**Directions:**
Nothing but an exact copy of the records is expected here.

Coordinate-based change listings
=== Begin Enclosure ===
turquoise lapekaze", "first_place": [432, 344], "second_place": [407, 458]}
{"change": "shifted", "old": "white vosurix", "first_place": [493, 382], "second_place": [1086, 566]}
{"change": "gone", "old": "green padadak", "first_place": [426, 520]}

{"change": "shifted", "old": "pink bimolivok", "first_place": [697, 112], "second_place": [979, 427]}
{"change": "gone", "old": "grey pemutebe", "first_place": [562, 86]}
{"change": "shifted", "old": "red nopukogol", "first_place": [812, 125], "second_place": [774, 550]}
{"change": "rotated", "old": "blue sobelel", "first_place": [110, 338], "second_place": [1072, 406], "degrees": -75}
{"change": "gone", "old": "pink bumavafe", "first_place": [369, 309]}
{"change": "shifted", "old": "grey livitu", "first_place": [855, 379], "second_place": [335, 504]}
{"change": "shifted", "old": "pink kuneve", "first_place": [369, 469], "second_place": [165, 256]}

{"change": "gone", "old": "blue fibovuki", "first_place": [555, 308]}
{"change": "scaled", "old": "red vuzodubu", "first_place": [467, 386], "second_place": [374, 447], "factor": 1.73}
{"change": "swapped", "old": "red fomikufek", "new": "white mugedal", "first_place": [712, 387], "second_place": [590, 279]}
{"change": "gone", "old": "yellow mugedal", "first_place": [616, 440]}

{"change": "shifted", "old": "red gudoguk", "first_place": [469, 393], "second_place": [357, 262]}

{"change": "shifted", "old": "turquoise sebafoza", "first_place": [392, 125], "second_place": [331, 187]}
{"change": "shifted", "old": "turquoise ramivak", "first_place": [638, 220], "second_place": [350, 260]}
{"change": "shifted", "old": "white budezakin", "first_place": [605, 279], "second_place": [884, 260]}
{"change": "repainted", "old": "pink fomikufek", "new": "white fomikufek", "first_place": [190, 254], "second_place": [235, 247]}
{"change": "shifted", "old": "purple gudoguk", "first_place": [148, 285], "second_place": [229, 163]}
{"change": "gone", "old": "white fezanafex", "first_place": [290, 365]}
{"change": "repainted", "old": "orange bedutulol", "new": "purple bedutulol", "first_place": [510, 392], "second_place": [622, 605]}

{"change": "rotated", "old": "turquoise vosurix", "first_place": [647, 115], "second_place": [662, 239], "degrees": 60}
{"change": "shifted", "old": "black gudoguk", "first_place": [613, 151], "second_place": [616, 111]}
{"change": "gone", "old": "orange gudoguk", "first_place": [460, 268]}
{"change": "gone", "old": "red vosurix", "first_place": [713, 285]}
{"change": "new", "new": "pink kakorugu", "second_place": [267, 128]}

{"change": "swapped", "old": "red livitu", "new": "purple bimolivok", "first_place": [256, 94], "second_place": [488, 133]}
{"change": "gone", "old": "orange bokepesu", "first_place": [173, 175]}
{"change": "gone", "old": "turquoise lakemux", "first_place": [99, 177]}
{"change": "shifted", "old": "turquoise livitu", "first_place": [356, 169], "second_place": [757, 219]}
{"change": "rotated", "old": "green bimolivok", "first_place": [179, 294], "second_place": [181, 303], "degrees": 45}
=== End Enclosure ===
**Solution to this task:**
turquoise lapekaze", "first_place": [432, 344], "second_place": [407, 458]}
{"change": "shifted", "old": "white vosurix", "first_place": [493, 382], "second_place": [1086, 566]}
{"change": "gone", "old": "green padadak", "first_place": [426, 520]}

{"change": "shifted", "old": "pink bimolivok", "first_place": [697, 112], "second_place": [979, 427]}
{"change": "gone", "old": "grey pemutebe", "first_place": [562, 86]}
{"change": "shifted", "old": "red nopukogol", "first_place": [812, 125], "second_place": [774, 550]}
{"change": "rotated", "old": "blue sobelel", "first_place": [110, 338], "second_place": [1072, 406], "degrees": -75}
{"change": "gone", "old": "pink bumavafe", "first_place": [369, 309]}
{"change": "shifted", "old": "grey livitu", "first_place": [855, 379], "second_place": [335, 504]}
{"change": "shifted", "old": "pink kuneve", "first_place": [369, 469], "second_place": [165, 256]}

{"change": "gone", "old": "blue fibovuki", "first_place": [555, 308]}
{"change": "scaled", "old": "red vuzodubu", "first_place": [467, 386], "second_place": [374, 447], "factor": 1.73}
{"change": "swapped", "old": "red fomikufek", "new": "white mugedal", "first_place": [712, 387], "second_place": [590, 279]}
{"change": "gone", "old": "yellow mugedal", "first_place": [616, 440]}

{"change": "shifted", "old": "red gudoguk", "first_place": [469, 393], "second_place": [357, 262]}

{"change": "shifted", "old": "turquoise sebafoza", "first_place": [392, 125], "second_place": [331, 187]}
{"change": "shifted", "old": "turquoise ramivak", "first_place": [638, 220], "second_place": [350, 260]}
{"change": "shifted", "old": "white budezakin", "first_place": [605, 279], "second_place": [884, 260]}
{"change": "repainted", "old": "pink fomikufek", "new": "white fomikufek", "first_place": [190, 254], "second_place": [235, 247]}
{"change": "shifted", "old": "purple gudoguk", "first_place": [148, 285], "second_place": [229, 163]}
{"change": "gone", "old": "white fezanafex", "first_place": [290, 365]}
{"change": "repainted", "old": "orange bedutulol", "new": "purple bedutulol", "first_place": [510, 392], "second_place": [622, 605]}

{"change": "rotated", "old": "turquoise vosurix", "first_place": [647, 115], "second_place": [662, 239], "degrees": 60}
{"change": "shifted", "old": "black gudoguk", "first_place": [613, 151], "second_place": [616, 111]}
{"change": "gone", "old": "orange gudoguk", "first_place": [460, 268]}
{"change": "gone", "old": "red vosurix", "first_place": [713, 285]}
{"change": "new", "new": "pink kakorugu", "second_place": [267, 128]}

{"change": "swapped", "old": "red livitu", "new": "purple bimolivok", "first_place": [256, 94], "second_place": [488, 133]}
{"change": "gone", "old": "orange bokepesu", "first_place": [173, 175]}
{"change": "gone", "old": "turquoise lakemux", "first_place": [99, 177]}
{"change": "shifted", "old": "turquoise livitu", "first_place": [356, 169], "second_place": [757, 219]}
{"change": "rotated", "old": "green bimolivok", "first_place": [179, 294], "second_place": [181, 303], "degrees": 45}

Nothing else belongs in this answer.